(Recorded data)
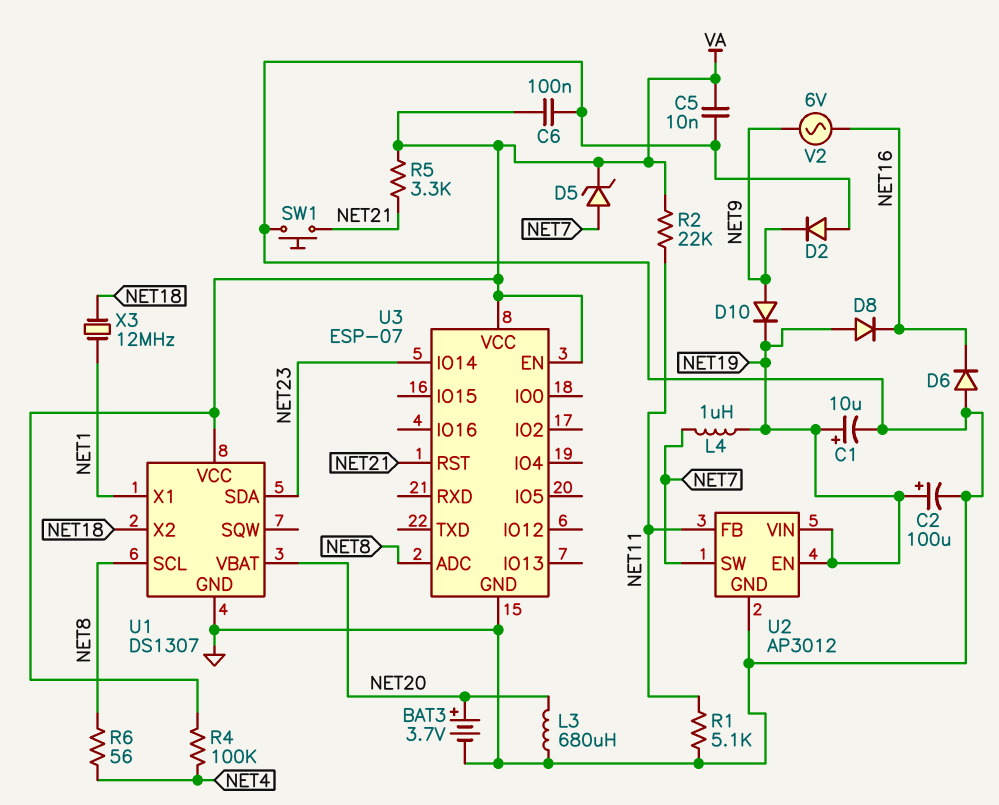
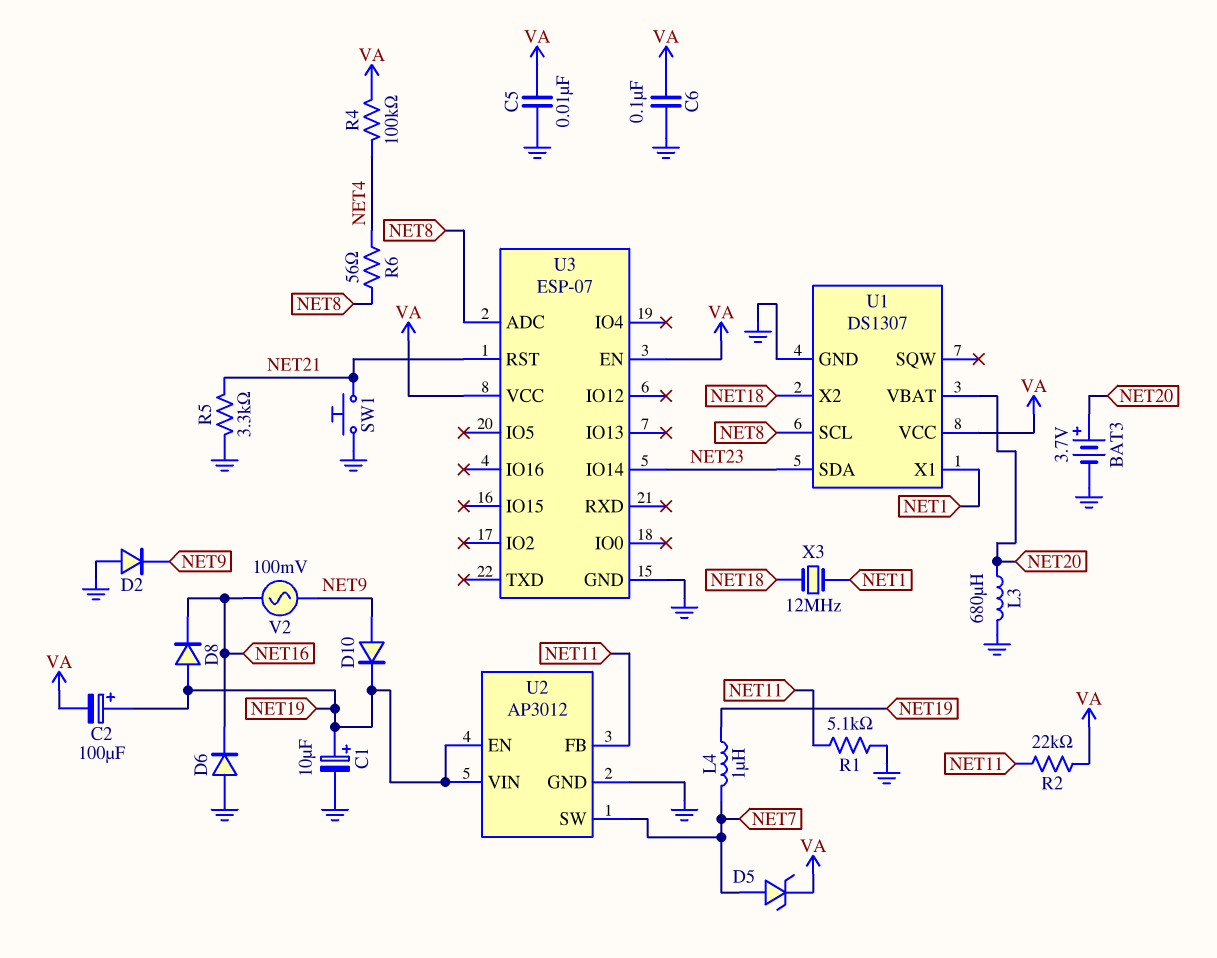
C2: 100uF (plus NET19, minus GND) -> 100uF (plus NET19, minus VA)
R5: 3.3k (NET21, VA) -> 3.3k (GND, NET21)
V2: AC 6V (NET9, NET16) -> AC 100mV (NET9, NET16)

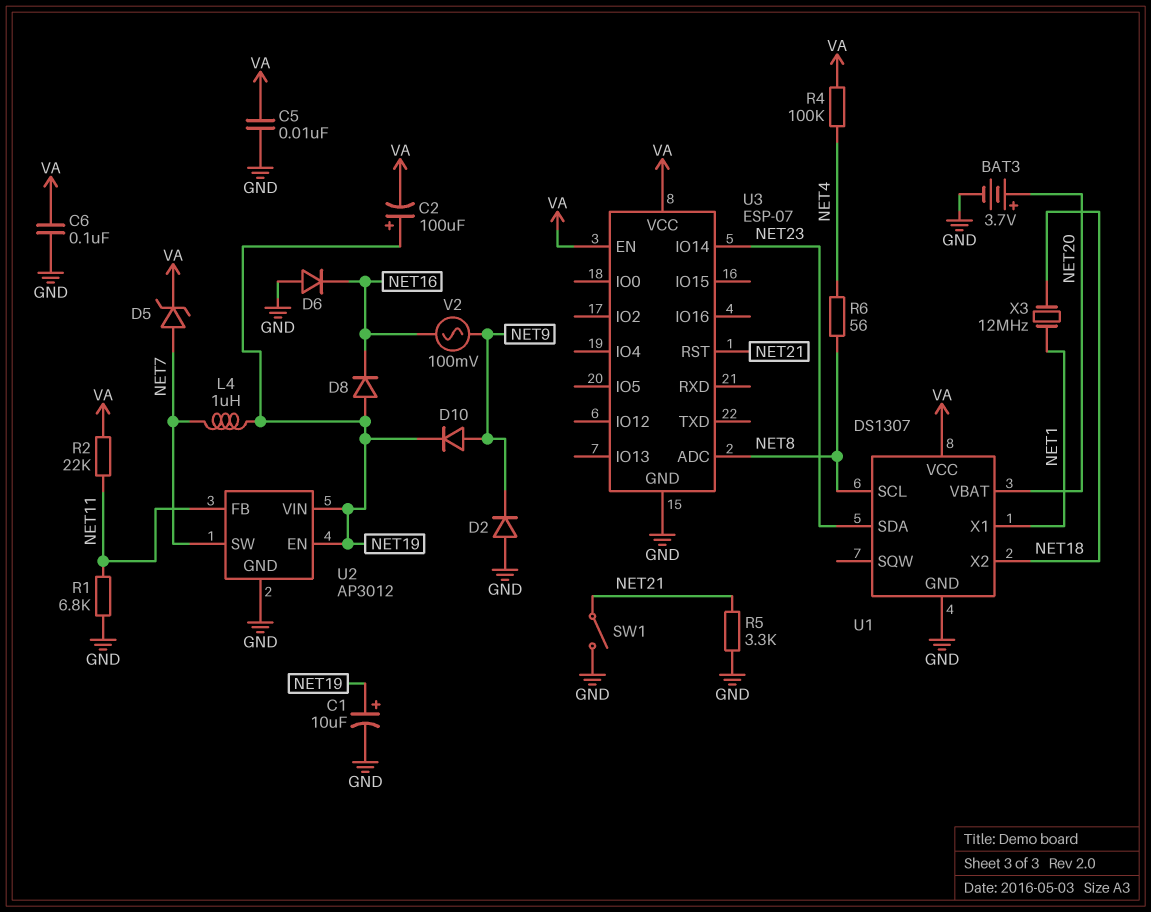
L3: 680uH (GND, NET20) -> none
R1: 5.1k (GND, NET11) -> 6.8k (GND, NET11)
SW1: button (GND, NET21) -> switch (GND, NET21)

**AIM OF THE TASK:** Print nothing but the lines from the one that contains "R1: 5.1k (GND, NET11) -> 6.8k (GND, NET11)" to the final line of the data, both included, exactly as they read.

**COMPLETED EXERCISE:**
R1: 5.1k (GND, NET11) -> 6.8k (GND, NET11)
SW1: button (GND, NET21) -> switch (GND, NET21)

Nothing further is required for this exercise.